_Task input:_
□ □ □ □ □

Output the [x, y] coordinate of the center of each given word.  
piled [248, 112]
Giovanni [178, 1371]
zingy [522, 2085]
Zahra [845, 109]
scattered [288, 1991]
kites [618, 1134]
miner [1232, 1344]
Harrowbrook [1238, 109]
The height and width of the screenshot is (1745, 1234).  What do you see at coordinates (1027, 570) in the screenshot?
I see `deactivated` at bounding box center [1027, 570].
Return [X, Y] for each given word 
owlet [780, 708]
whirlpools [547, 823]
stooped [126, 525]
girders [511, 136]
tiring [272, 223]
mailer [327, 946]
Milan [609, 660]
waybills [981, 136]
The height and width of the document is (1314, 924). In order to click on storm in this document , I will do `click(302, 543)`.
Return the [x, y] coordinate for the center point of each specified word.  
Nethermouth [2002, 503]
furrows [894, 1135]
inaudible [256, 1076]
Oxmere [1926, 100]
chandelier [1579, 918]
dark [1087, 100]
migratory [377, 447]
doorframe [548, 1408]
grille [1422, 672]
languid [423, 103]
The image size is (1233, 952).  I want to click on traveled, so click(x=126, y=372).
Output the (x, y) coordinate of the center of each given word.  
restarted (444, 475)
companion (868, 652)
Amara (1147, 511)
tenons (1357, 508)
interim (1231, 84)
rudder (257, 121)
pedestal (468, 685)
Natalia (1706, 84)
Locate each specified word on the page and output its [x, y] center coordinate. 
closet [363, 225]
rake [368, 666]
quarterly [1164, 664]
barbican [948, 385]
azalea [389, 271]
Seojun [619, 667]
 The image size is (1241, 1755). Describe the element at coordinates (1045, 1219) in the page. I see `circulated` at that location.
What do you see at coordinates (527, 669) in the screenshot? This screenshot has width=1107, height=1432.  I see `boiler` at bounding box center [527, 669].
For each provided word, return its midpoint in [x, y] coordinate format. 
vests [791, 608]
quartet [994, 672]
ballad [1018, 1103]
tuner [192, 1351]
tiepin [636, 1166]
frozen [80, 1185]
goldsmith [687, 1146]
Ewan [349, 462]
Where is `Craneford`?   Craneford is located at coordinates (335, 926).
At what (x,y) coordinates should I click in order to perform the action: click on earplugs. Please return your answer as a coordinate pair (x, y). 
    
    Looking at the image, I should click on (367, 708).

□ □ □ □ □

Copy the data word for word, from the line containing "Natalia (1706, 84)" through the end of the data.

Natalia (1706, 84)
Locate each specified word on the page and output its [x, y] center coordinate. 
closet [363, 225]
rake [368, 666]
quarterly [1164, 664]
barbican [948, 385]
azalea [389, 271]
Seojun [619, 667]
 The image size is (1241, 1755). Describe the element at coordinates (1045, 1219) in the page. I see `circulated` at that location.
What do you see at coordinates (527, 669) in the screenshot? This screenshot has width=1107, height=1432.  I see `boiler` at bounding box center [527, 669].
For each provided word, return its midpoint in [x, y] coordinate format. 
vests [791, 608]
quartet [994, 672]
ballad [1018, 1103]
tuner [192, 1351]
tiepin [636, 1166]
frozen [80, 1185]
goldsmith [687, 1146]
Ewan [349, 462]
Where is `Craneford`?   Craneford is located at coordinates (335, 926).
At what (x,y) coordinates should I click in order to perform the action: click on earplugs. Please return your answer as a coordinate pair (x, y). 
    
    Looking at the image, I should click on (367, 708).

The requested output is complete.